> Directions for this task
Once you find the line below that has "grey plate H1:H2", output it and every line after it exactly, stopping after the line that has "cyan tile C13", with no pictures.

> Data
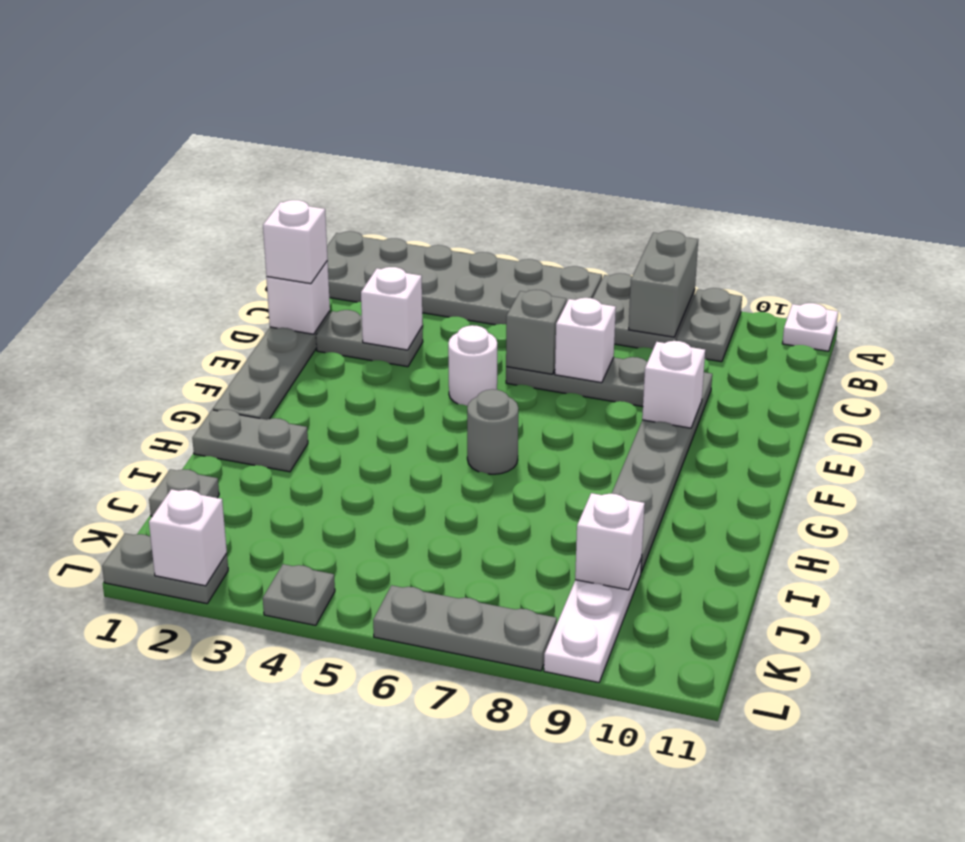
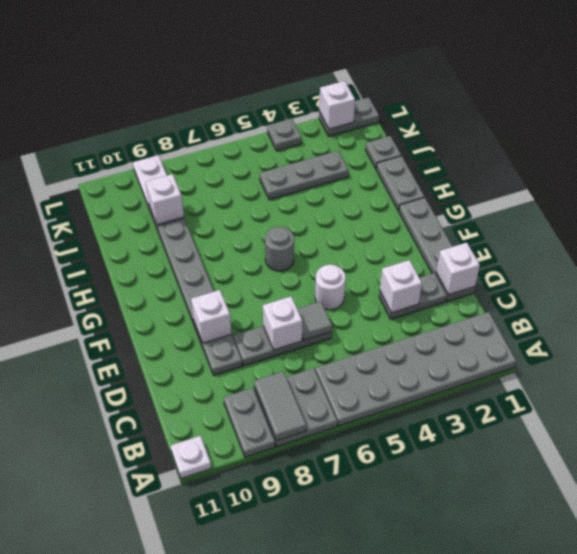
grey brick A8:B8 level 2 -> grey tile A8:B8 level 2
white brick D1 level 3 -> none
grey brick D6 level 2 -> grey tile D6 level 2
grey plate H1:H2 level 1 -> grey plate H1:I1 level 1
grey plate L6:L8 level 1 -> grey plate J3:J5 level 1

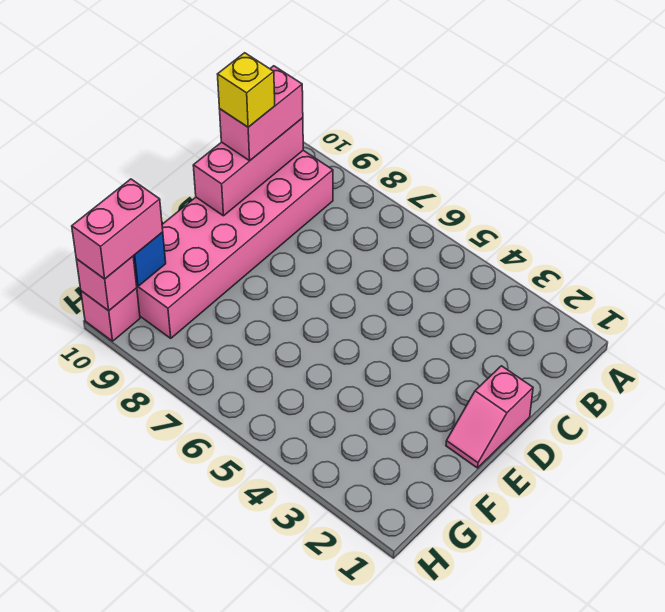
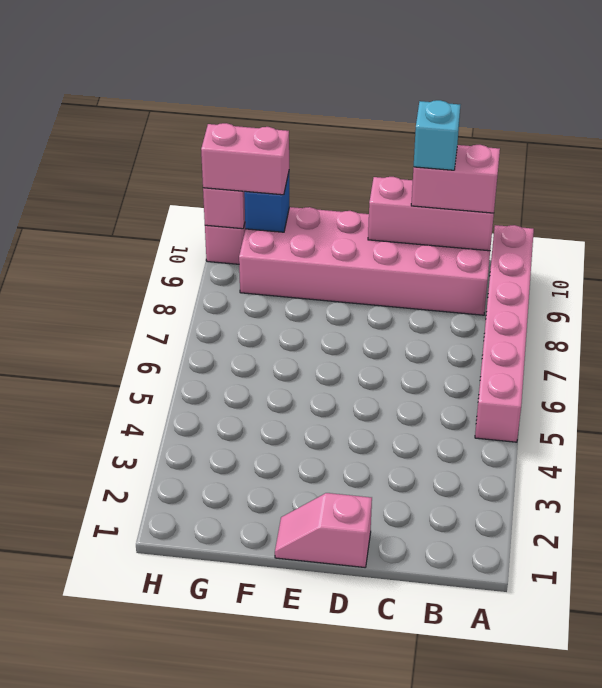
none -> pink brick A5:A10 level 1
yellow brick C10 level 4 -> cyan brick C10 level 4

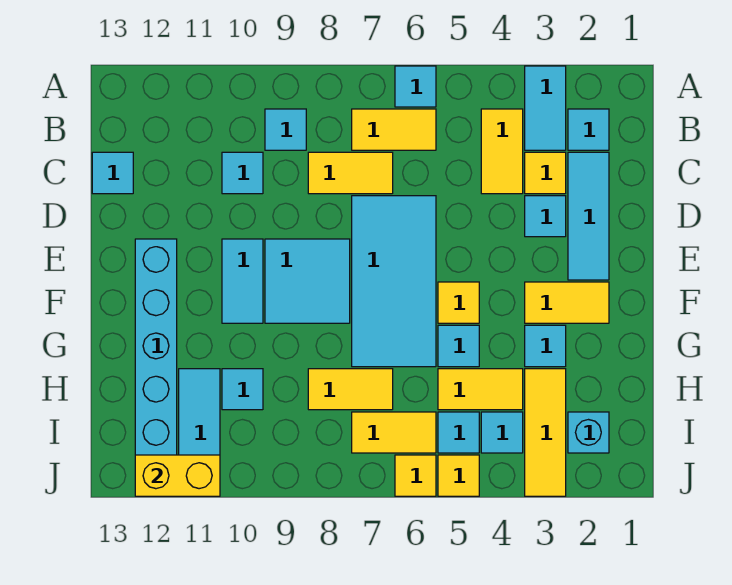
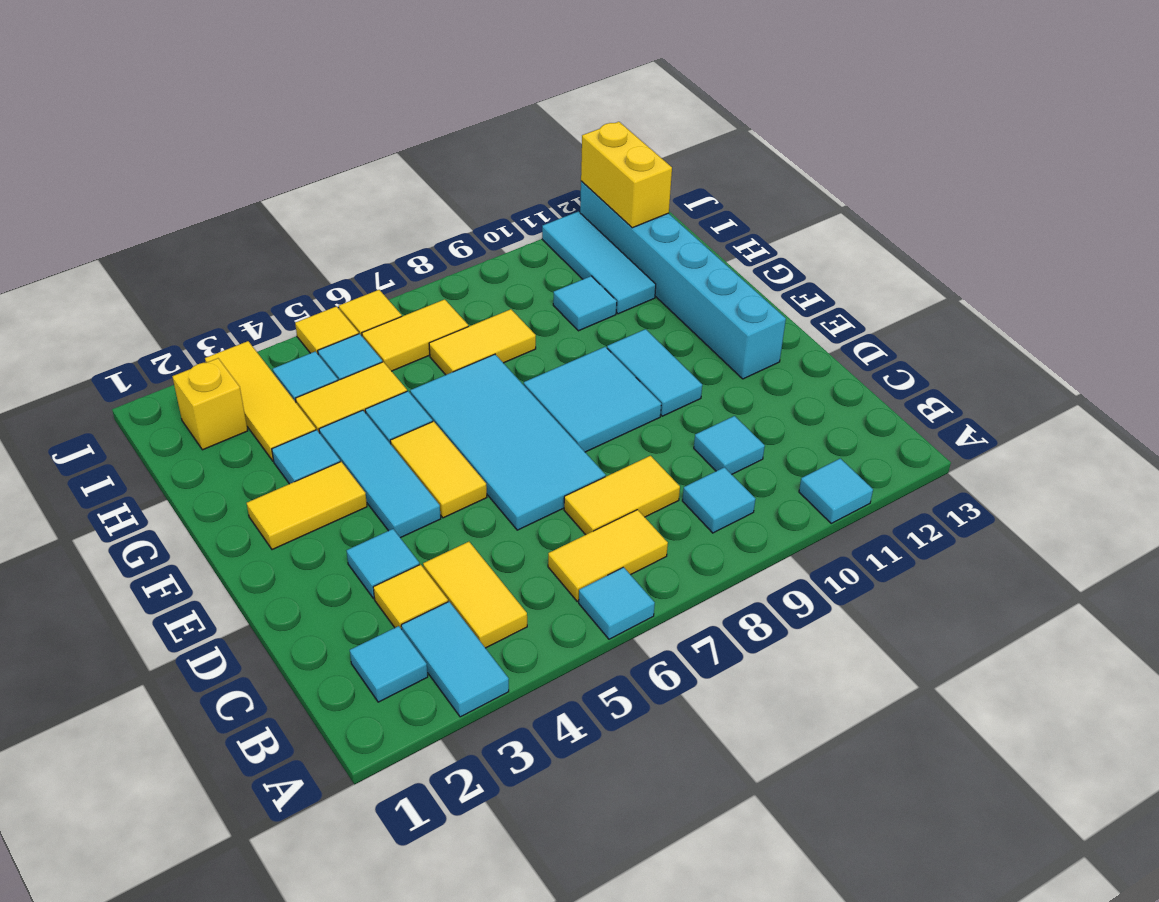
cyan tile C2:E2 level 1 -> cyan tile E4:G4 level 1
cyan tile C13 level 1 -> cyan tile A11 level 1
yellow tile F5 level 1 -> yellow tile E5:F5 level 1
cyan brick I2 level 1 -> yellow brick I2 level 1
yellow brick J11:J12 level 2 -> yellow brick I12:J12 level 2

> Answer area
grey plate H1:H2 level 1 -> grey plate H1:I1 level 1
grey plate L6:L8 level 1 -> grey plate J3:J5 level 1

none -> pink brick A5:A10 level 1
yellow brick C10 level 4 -> cyan brick C10 level 4

cyan tile C2:E2 level 1 -> cyan tile E4:G4 level 1
cyan tile C13 level 1 -> cyan tile A11 level 1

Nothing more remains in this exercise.